Record excerpts:
++++++++

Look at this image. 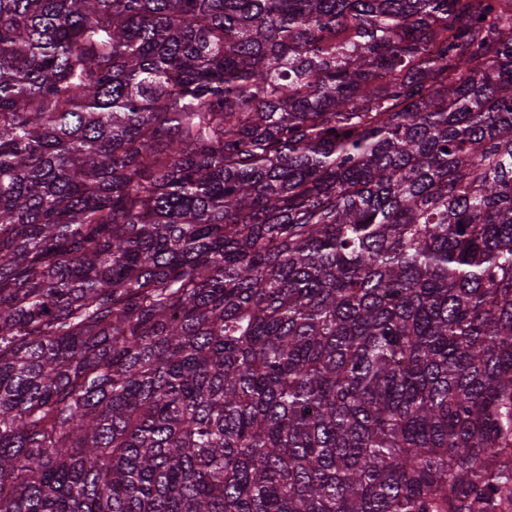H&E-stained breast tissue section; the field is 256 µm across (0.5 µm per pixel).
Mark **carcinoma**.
<instances>
[{
	"label": "carcinoma",
	"instance_id": "obj_1",
	"mask_svg": "<svg viewBox=\"0 0 512 512\" xmlns=\"http://www.w3.org/2000/svg\"><path fill=\"white\" fill-rule=\"evenodd\" d=\"M0 512H512V0H0Z\"/></svg>",
	"mask_w": 512,
	"mask_h": 512
}]
</instances>
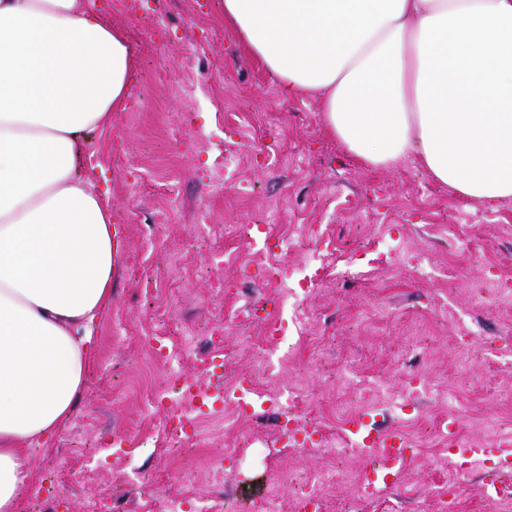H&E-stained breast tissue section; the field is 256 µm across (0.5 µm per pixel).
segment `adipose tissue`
Segmentation results:
<instances>
[{
	"label": "adipose tissue",
	"mask_w": 512,
	"mask_h": 512,
	"mask_svg": "<svg viewBox=\"0 0 512 512\" xmlns=\"http://www.w3.org/2000/svg\"><path fill=\"white\" fill-rule=\"evenodd\" d=\"M224 19L366 164L414 156L469 203L512 198V0H224ZM134 67L83 0H0V512L73 411L112 302V209L77 145Z\"/></svg>",
	"instance_id": "1"
}]
</instances>
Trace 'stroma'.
I'll use <instances>...</instances> for the list:
<instances>
[{
	"label": "stroma",
	"instance_id": "1",
	"mask_svg": "<svg viewBox=\"0 0 512 512\" xmlns=\"http://www.w3.org/2000/svg\"><path fill=\"white\" fill-rule=\"evenodd\" d=\"M88 4L104 23L125 31L136 64L125 109L82 140L81 171L108 200L126 237L76 407L55 436L29 449L32 476L53 474L64 487L59 512H91L104 497H129L146 455L99 480L97 436L130 435L147 423L143 408L156 372L143 336L175 340L203 322L226 326L229 377L255 372L270 388L286 381L306 399H331L339 407L374 387L398 397L404 364L412 362L431 385L420 408L425 447L435 443L431 425L452 409L512 430V411L498 402L502 390H512V347L503 350L506 366L495 367L457 343L461 336L497 339L512 329V314L470 293L477 269L512 276V198L470 204L414 157L389 166L361 162L327 134L319 99L283 94L278 78L225 23L224 0H153L146 11L133 0ZM229 224L271 225L275 257L292 263L306 255L298 245L303 226L334 225L337 251L323 259L330 280L304 302L322 338L312 371L260 370L245 344L257 333L244 322L247 312L268 291L232 283L223 260L229 255L245 264L265 241L225 236ZM397 224L404 235H395ZM360 249L390 258L357 277L347 272L345 256ZM410 249L423 253L436 274L413 268L405 256ZM342 364L355 392L339 382ZM203 435L215 452L247 449L248 481L236 496H264L278 471H290L292 480L279 487L284 510L307 474L326 462L320 448L284 457L268 422L231 435L207 427ZM199 463L193 447L169 457L167 467H184L189 479L162 484L161 496L190 489L208 496L213 485L197 473ZM77 468L85 478L73 477ZM443 482L456 486L470 512H493L490 492L512 487V475L489 474L479 462L461 472L426 458L384 489L368 512H436L432 492Z\"/></svg>",
	"mask_w": 512,
	"mask_h": 512
}]
</instances>
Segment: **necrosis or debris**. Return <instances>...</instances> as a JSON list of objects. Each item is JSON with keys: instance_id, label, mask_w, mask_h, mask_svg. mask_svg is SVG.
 I'll use <instances>...</instances> for the list:
<instances>
[{"instance_id": "1", "label": "necrosis or debris", "mask_w": 512, "mask_h": 512, "mask_svg": "<svg viewBox=\"0 0 512 512\" xmlns=\"http://www.w3.org/2000/svg\"><path fill=\"white\" fill-rule=\"evenodd\" d=\"M312 243L303 268L281 260L237 271L240 279L277 286L270 304L254 305L249 314L262 329L259 343L266 357L288 369L306 362L304 352L311 339L304 328L303 301L311 289L326 282L321 256L336 249L333 226L320 225L313 232ZM146 342L161 373L147 402L152 426L139 441L151 444L157 462H164L174 449L196 443L203 418H211L218 430L226 431L252 423L271 409L277 414V440L283 451L300 455L313 448H333L329 433L308 422L296 393L265 391L253 375L225 381L222 328L205 325L195 342L174 344L154 335L147 336ZM184 361L193 364V374L180 370ZM339 483L351 485L358 512H363L378 492L370 474L323 473L314 477L308 491L298 495L291 505L293 512H324L327 489Z\"/></svg>"}]
</instances>
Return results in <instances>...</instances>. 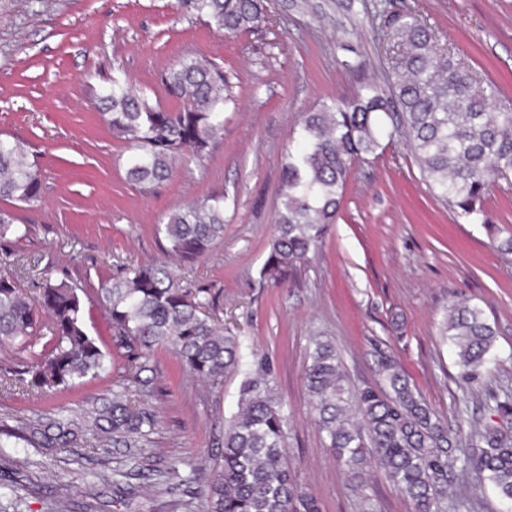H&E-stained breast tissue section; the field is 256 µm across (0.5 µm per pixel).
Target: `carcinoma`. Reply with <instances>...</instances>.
Here are the masks:
<instances>
[{
	"mask_svg": "<svg viewBox=\"0 0 512 512\" xmlns=\"http://www.w3.org/2000/svg\"><path fill=\"white\" fill-rule=\"evenodd\" d=\"M176 9L228 35L267 21L264 0H176ZM383 36L394 53L389 92L365 82L344 103L331 101L300 122L302 148L281 164L278 233L259 270L262 282L285 284L310 259L336 217L353 161L376 153L384 137L399 135L437 200L455 215L486 223L484 204L498 176L512 173V108L494 104V87L440 43L415 13L387 16ZM173 108L152 104L120 77L91 97L114 136L132 141L124 161L129 182L147 189L167 181L180 157L204 160L224 132L232 101L224 71L182 59L162 79ZM42 171L26 143L0 132V199L30 205L42 191ZM165 252L183 265L206 256L224 238V195L214 194L171 212L157 226ZM14 213L0 210V252L27 237ZM0 271V352L24 354L19 370L0 368V391L42 395L112 370L124 358L126 386L74 418L62 410L34 415L7 437L50 454L86 443L136 454L158 418L145 403L153 388L150 363L160 348L213 391L228 374L241 376L237 412L224 422L218 463L202 490L204 512H320L318 499L298 483L288 462V414L263 358L216 327L223 291L182 284L163 262L119 270L87 290L68 276L37 284L38 299L21 281L38 260L16 257ZM107 314L115 352L91 333L90 307ZM440 336L456 356L460 380L471 389L498 362L497 331L482 308L449 306ZM383 385L350 386L335 344L313 338L303 382L326 448L352 480L381 468L412 502L413 512H459L474 504L456 492L468 478L489 486L500 512H512V436L494 418L512 417V396L489 395V421L466 434L449 428L414 389L398 360L379 352Z\"/></svg>",
	"mask_w": 512,
	"mask_h": 512,
	"instance_id": "obj_1",
	"label": "carcinoma"
}]
</instances>
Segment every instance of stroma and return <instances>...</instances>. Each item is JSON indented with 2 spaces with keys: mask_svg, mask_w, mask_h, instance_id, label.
I'll return each instance as SVG.
<instances>
[{
  "mask_svg": "<svg viewBox=\"0 0 512 512\" xmlns=\"http://www.w3.org/2000/svg\"><path fill=\"white\" fill-rule=\"evenodd\" d=\"M268 21L229 36L185 16L175 0H0V131L26 141L43 173L41 197L0 200L31 228L16 254L38 257L43 277L98 287L116 266L165 257L154 226L189 203L224 196V238L183 282L224 291V325L252 345L276 379L289 419V461L322 512H412L380 468L361 483L340 471L314 422L303 383L310 340L325 336L352 384L377 385L376 351L393 353L411 385L449 426L488 419L489 394L512 392V254L492 245L487 224L512 231V174L492 184L487 223L436 200L400 136L352 163L342 206L321 249L291 286L260 282L276 234L282 160L304 113L351 98L366 81L384 84L391 54L381 35L386 11L415 12L458 57L512 98V0H268ZM223 69L236 97L224 133L203 162L180 161L145 190L126 179L129 141L114 137L88 91L127 77L151 103L175 101L160 77L179 60ZM483 308L497 328L500 358L475 393L458 386L454 356L439 337L449 305ZM150 398L161 424L142 464L125 449L66 448L48 456L26 444L0 447V483L25 485L20 504L0 512H203V484L218 456L213 441L237 410L240 378L215 393L158 350ZM114 375L51 396L0 395V426L38 411L80 414L115 390Z\"/></svg>",
  "mask_w": 512,
  "mask_h": 512,
  "instance_id": "stroma-1",
  "label": "stroma"
}]
</instances>
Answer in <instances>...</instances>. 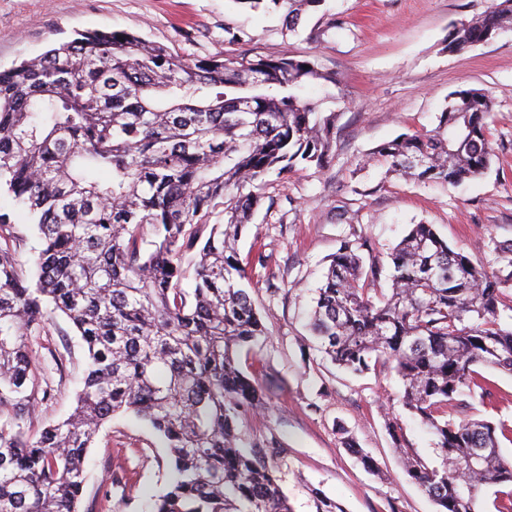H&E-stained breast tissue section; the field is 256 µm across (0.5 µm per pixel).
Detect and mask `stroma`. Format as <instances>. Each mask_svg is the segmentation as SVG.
Here are the masks:
<instances>
[{
    "instance_id": "obj_1",
    "label": "stroma",
    "mask_w": 512,
    "mask_h": 512,
    "mask_svg": "<svg viewBox=\"0 0 512 512\" xmlns=\"http://www.w3.org/2000/svg\"><path fill=\"white\" fill-rule=\"evenodd\" d=\"M491 0H324L297 32L277 15L243 11L234 0H0V67L40 55L89 29L125 30L166 45L188 60L222 53L225 27L244 29L239 51L314 59L336 75L339 119L327 167L270 174L248 236L260 239L265 265H248L250 291L269 338L252 372L267 390L266 410L242 414L241 445L274 460L293 512H316L312 490L344 512H437L403 470L386 425L397 418L412 453L439 465L434 436L399 402L401 382L379 366L361 376L323 361L307 324L343 238L367 234L370 259L384 265L411 225L430 224L449 246L495 263L493 245L512 242V30L462 51L448 35L481 15ZM480 89L496 157L488 171L460 185L423 183L365 164L380 146L438 125L451 93ZM35 367L49 368L51 397L24 424L36 434L64 420L83 387L81 340L53 315L33 347ZM495 405L474 403L472 417L512 428V376L484 369ZM369 455L366 471L346 441ZM122 480L113 481V471ZM171 479L161 439L141 420L119 415L89 453L84 502L93 512H148Z\"/></svg>"
}]
</instances>
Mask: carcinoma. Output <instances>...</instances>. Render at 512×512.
<instances>
[{"mask_svg":"<svg viewBox=\"0 0 512 512\" xmlns=\"http://www.w3.org/2000/svg\"><path fill=\"white\" fill-rule=\"evenodd\" d=\"M284 12L297 31L321 0H236ZM512 29V0L454 28L461 51ZM315 85L317 101L302 97ZM336 75L309 59L246 53L192 63L127 31L88 30L0 70V196L36 226L33 281L13 242L17 214L0 207V512H81L85 462L118 413L165 443L172 479L150 512H291L278 470L239 443L238 419L266 407L241 364L267 336L245 287L237 245L265 177L324 167L336 147ZM490 99L450 95L438 127L382 146L371 160L420 181L460 183L491 165ZM370 240H341L317 290L311 331L332 363L355 374L380 362L400 401L435 436L442 466L406 448L402 465L438 512H478L483 487H512L499 435L468 415L497 389L478 368L512 375V329L499 304L512 288V243L497 268L415 224L381 271L365 270ZM193 262L195 288L181 287ZM66 316L87 350L84 386L64 420L20 427L51 388L32 367L28 338L48 313ZM453 409L458 418L448 417Z\"/></svg>","mask_w":512,"mask_h":512,"instance_id":"1","label":"carcinoma"}]
</instances>
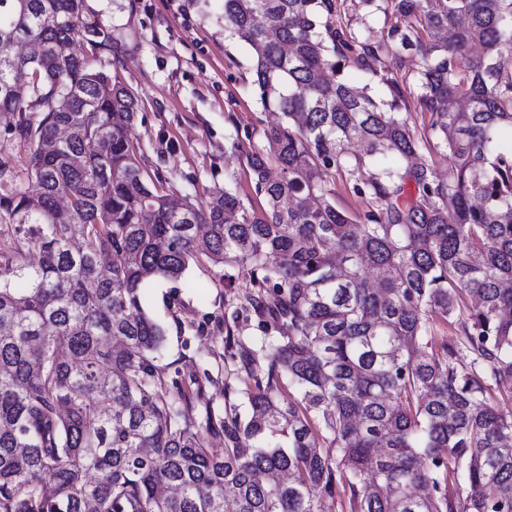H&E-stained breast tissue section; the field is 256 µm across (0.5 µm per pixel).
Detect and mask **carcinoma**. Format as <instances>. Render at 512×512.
I'll return each instance as SVG.
<instances>
[{
  "instance_id": "carcinoma-1",
  "label": "carcinoma",
  "mask_w": 512,
  "mask_h": 512,
  "mask_svg": "<svg viewBox=\"0 0 512 512\" xmlns=\"http://www.w3.org/2000/svg\"><path fill=\"white\" fill-rule=\"evenodd\" d=\"M345 2L224 0L282 117L246 153L257 210L229 169L173 205L86 0H0V136L27 153L0 152V512H512L493 400L512 397V0H358L354 20ZM33 39L37 64L16 51ZM201 255L246 270L241 308L274 332L227 340L242 416L194 410L154 365L142 290Z\"/></svg>"
}]
</instances>
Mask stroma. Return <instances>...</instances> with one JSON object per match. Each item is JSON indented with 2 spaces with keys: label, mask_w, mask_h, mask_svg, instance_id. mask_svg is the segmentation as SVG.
I'll return each instance as SVG.
<instances>
[{
  "label": "stroma",
  "mask_w": 512,
  "mask_h": 512,
  "mask_svg": "<svg viewBox=\"0 0 512 512\" xmlns=\"http://www.w3.org/2000/svg\"><path fill=\"white\" fill-rule=\"evenodd\" d=\"M100 20L119 27L118 73L139 112L129 136L142 165L174 174L180 195L203 200L237 171L240 190L253 197L245 153L263 144L269 113L253 95L248 49L224 38L223 0H88ZM224 266L191 262L180 281L158 279L143 290L142 306L165 331L155 365L165 382L185 392L203 387L215 410L242 404L249 377L229 358L227 333L260 338L254 321L234 319L237 288L225 285Z\"/></svg>",
  "instance_id": "35a3bbf8"
}]
</instances>
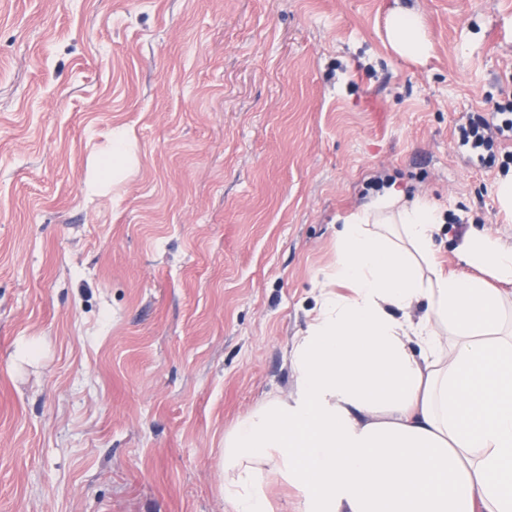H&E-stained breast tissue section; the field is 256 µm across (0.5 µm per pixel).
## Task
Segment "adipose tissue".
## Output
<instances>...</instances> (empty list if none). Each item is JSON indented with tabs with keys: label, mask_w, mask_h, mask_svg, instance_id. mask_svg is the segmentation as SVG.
<instances>
[{
	"label": "adipose tissue",
	"mask_w": 512,
	"mask_h": 512,
	"mask_svg": "<svg viewBox=\"0 0 512 512\" xmlns=\"http://www.w3.org/2000/svg\"><path fill=\"white\" fill-rule=\"evenodd\" d=\"M387 37L401 56L428 51L416 13H393ZM137 164L133 129L115 127L83 189ZM444 222L399 191L344 218L288 354L293 389L224 435L234 512H270L273 478L302 512H512V246L471 231L456 257L489 277H458L436 260Z\"/></svg>",
	"instance_id": "ef3b65f1"
}]
</instances>
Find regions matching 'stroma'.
I'll return each mask as SVG.
<instances>
[{"label":"stroma","instance_id":"1","mask_svg":"<svg viewBox=\"0 0 512 512\" xmlns=\"http://www.w3.org/2000/svg\"><path fill=\"white\" fill-rule=\"evenodd\" d=\"M510 88L512 0H0V512H232L224 433L291 391L375 179L456 216L458 275L471 223L512 245V139L454 134ZM117 125L139 163L87 197ZM387 37L399 55L420 58L428 51L421 17L410 11L393 13L387 23Z\"/></svg>","mask_w":512,"mask_h":512}]
</instances>
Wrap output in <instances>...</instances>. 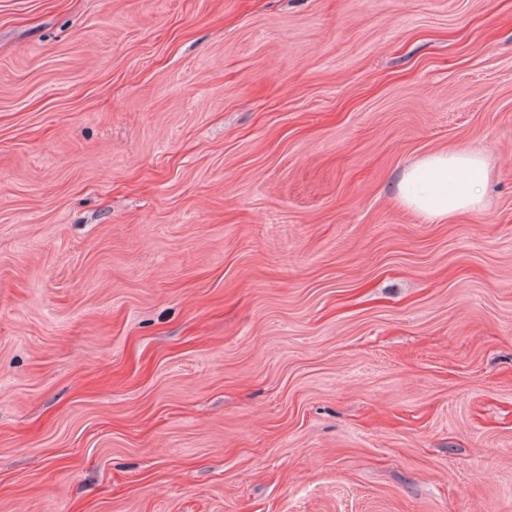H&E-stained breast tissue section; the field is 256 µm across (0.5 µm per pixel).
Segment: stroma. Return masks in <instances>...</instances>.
I'll return each instance as SVG.
<instances>
[{
  "label": "stroma",
  "mask_w": 512,
  "mask_h": 512,
  "mask_svg": "<svg viewBox=\"0 0 512 512\" xmlns=\"http://www.w3.org/2000/svg\"><path fill=\"white\" fill-rule=\"evenodd\" d=\"M0 512H512V0H0ZM489 176L484 158L456 150L427 155L407 168L398 183L402 203L428 220L481 207L480 188Z\"/></svg>",
  "instance_id": "obj_1"
}]
</instances>
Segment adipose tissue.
<instances>
[{
    "instance_id": "1",
    "label": "adipose tissue",
    "mask_w": 512,
    "mask_h": 512,
    "mask_svg": "<svg viewBox=\"0 0 512 512\" xmlns=\"http://www.w3.org/2000/svg\"><path fill=\"white\" fill-rule=\"evenodd\" d=\"M489 176L484 158L456 150L427 155L407 168L398 183L402 203L429 220L481 207L480 188Z\"/></svg>"
}]
</instances>
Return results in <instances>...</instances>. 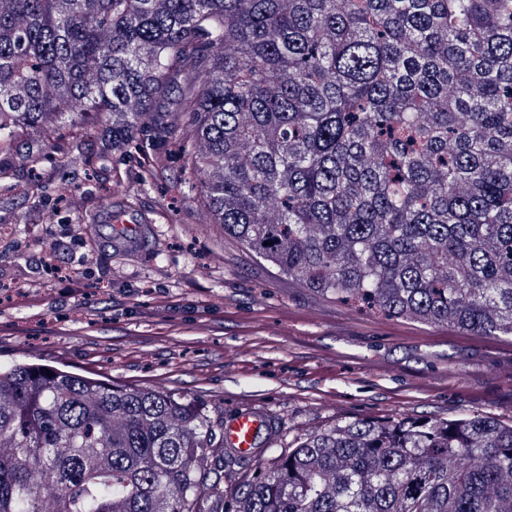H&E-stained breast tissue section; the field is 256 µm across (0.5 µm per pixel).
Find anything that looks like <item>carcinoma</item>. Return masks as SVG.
Wrapping results in <instances>:
<instances>
[{
	"label": "carcinoma",
	"instance_id": "obj_1",
	"mask_svg": "<svg viewBox=\"0 0 512 512\" xmlns=\"http://www.w3.org/2000/svg\"><path fill=\"white\" fill-rule=\"evenodd\" d=\"M169 112L213 223L279 273L512 338V0H0V151L76 114L124 153ZM216 452L180 396L0 367V512H512L489 415L338 423L229 494Z\"/></svg>",
	"mask_w": 512,
	"mask_h": 512
}]
</instances>
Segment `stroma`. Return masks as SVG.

++++++++

Exercise task: Copy out exactly the lines between the line with "Find anything that" and the last line of the entries, counting both of those lines.

The answer:
Find anything that looks like <item>carcinoma</item>. Return masks as SVG.
Wrapping results in <instances>:
<instances>
[{
	"label": "carcinoma",
	"instance_id": "obj_1",
	"mask_svg": "<svg viewBox=\"0 0 512 512\" xmlns=\"http://www.w3.org/2000/svg\"><path fill=\"white\" fill-rule=\"evenodd\" d=\"M169 112L213 223L279 273L512 338V0H0V151L76 114L124 153ZM216 452L180 396L0 367V512H512L489 415L338 423L229 494Z\"/></svg>",
	"mask_w": 512,
	"mask_h": 512
}]
</instances>
Segment `stroma`. Return masks as SVG.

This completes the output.